EXERCISE INSTRUCTIONS -> For the entries below, the result should be an exact transcription of the lines from the one with "change=added; new=jet-black saguaro" up to and including the one with "change=turned; old=emerald sprayer;", and only those.

Items from a dataset:
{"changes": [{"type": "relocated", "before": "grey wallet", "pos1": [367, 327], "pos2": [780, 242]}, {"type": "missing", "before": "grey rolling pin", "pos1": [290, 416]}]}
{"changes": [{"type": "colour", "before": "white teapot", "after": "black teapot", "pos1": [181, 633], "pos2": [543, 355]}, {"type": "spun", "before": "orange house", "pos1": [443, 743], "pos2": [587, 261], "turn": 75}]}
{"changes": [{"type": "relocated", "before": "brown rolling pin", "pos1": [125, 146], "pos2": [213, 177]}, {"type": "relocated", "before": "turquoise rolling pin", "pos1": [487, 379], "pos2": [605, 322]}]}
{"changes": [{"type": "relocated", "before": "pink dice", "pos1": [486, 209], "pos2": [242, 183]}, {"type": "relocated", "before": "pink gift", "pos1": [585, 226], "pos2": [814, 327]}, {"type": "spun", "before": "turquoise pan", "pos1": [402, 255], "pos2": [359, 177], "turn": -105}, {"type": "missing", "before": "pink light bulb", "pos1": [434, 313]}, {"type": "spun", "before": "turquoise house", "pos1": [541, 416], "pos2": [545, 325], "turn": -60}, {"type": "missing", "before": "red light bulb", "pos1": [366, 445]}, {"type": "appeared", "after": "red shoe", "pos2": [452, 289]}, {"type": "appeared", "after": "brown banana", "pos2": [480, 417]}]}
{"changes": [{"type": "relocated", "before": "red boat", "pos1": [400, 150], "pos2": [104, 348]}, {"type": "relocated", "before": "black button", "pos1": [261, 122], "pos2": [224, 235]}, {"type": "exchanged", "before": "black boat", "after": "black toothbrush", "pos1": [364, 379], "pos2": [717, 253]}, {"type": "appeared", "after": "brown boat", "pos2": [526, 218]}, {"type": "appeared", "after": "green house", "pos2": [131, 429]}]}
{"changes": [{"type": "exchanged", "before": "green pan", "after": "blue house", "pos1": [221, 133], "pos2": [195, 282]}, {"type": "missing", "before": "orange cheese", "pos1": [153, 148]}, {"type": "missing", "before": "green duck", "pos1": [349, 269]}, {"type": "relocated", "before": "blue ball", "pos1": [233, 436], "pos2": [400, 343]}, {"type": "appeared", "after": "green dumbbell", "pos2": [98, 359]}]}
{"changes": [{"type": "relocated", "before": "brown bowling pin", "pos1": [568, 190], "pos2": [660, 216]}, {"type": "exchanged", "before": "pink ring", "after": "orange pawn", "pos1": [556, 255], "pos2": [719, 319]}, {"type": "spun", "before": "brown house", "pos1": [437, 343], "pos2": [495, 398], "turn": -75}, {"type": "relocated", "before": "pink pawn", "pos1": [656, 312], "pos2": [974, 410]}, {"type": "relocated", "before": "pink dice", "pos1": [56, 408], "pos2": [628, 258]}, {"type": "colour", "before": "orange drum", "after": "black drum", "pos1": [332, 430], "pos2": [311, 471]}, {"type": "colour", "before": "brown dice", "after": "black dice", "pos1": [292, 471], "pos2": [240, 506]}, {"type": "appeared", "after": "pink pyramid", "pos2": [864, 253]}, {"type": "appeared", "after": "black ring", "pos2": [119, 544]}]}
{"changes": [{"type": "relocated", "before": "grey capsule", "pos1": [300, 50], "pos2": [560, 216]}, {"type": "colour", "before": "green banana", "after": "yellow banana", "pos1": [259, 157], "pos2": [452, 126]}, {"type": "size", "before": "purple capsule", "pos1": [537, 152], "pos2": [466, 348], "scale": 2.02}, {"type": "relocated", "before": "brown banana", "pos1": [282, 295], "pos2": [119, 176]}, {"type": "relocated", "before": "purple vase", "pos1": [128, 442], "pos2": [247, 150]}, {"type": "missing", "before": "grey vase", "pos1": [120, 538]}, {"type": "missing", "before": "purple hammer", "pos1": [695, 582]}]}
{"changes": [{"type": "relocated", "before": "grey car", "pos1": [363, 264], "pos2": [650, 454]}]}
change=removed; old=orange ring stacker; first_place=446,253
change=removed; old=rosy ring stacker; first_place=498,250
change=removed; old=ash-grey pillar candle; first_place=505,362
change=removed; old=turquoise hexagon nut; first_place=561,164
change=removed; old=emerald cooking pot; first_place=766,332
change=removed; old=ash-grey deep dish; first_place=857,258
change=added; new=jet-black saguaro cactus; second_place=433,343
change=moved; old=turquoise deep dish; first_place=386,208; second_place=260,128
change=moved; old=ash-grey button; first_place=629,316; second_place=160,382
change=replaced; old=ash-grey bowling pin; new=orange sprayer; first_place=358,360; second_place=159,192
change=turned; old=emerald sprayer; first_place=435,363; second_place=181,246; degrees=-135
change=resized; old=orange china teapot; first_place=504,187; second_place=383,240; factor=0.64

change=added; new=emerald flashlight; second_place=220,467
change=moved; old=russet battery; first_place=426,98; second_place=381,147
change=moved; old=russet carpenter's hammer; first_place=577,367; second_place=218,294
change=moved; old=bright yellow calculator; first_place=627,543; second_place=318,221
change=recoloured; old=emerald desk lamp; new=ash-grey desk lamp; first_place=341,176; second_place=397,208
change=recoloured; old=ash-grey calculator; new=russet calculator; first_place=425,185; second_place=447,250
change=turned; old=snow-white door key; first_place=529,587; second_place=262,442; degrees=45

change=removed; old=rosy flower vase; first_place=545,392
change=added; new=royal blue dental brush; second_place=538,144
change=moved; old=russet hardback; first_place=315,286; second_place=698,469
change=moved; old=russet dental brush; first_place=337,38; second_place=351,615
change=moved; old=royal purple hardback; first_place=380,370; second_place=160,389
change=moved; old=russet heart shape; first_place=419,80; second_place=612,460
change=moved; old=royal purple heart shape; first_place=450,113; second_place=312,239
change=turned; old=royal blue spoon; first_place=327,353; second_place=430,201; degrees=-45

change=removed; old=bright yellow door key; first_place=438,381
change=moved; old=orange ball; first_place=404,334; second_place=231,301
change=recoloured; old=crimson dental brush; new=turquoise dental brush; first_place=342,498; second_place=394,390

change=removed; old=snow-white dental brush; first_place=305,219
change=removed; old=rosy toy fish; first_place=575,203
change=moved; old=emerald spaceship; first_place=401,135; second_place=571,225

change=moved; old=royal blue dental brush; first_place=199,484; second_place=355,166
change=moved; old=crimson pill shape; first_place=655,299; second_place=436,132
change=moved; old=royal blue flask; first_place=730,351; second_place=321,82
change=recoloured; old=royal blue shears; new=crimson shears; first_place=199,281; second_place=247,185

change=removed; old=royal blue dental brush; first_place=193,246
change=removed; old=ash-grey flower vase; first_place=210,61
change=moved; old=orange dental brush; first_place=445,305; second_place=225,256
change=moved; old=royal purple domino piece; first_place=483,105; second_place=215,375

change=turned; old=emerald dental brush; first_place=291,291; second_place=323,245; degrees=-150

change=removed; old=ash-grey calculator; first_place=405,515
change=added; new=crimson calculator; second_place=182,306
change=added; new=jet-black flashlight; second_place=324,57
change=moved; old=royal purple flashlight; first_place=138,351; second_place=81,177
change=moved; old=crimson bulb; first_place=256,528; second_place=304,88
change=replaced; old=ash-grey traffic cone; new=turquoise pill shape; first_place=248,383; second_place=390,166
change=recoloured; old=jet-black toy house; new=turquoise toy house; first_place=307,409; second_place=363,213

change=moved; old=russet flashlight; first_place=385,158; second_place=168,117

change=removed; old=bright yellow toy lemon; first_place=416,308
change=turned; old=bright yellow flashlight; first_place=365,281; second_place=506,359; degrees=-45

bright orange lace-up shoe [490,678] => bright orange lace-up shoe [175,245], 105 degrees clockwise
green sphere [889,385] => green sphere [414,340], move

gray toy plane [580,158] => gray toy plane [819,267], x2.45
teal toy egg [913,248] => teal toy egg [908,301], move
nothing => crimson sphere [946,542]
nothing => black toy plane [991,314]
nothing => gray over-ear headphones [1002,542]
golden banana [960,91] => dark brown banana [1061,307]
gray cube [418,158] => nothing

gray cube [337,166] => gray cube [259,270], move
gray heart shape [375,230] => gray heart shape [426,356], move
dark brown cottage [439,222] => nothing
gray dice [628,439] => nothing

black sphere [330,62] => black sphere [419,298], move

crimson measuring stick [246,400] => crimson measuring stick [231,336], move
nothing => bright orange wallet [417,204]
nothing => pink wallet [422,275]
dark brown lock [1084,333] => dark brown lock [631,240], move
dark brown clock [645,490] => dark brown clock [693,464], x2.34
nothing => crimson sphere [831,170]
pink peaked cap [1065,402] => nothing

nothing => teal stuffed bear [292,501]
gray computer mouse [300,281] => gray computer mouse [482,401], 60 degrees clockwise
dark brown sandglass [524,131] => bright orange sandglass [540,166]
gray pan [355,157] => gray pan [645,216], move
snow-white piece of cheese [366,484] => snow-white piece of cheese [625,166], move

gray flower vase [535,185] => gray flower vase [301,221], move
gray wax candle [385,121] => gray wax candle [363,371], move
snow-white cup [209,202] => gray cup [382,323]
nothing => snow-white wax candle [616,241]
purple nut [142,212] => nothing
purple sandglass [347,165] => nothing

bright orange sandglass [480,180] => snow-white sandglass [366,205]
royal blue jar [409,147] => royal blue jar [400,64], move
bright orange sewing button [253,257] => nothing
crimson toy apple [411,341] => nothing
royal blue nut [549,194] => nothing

SOLUTION BELOW ->
change=added; new=jet-black saguaro cactus; second_place=433,343
change=moved; old=turquoise deep dish; first_place=386,208; second_place=260,128
change=moved; old=ash-grey button; first_place=629,316; second_place=160,382
change=replaced; old=ash-grey bowling pin; new=orange sprayer; first_place=358,360; second_place=159,192
change=turned; old=emerald sprayer; first_place=435,363; second_place=181,246; degrees=-135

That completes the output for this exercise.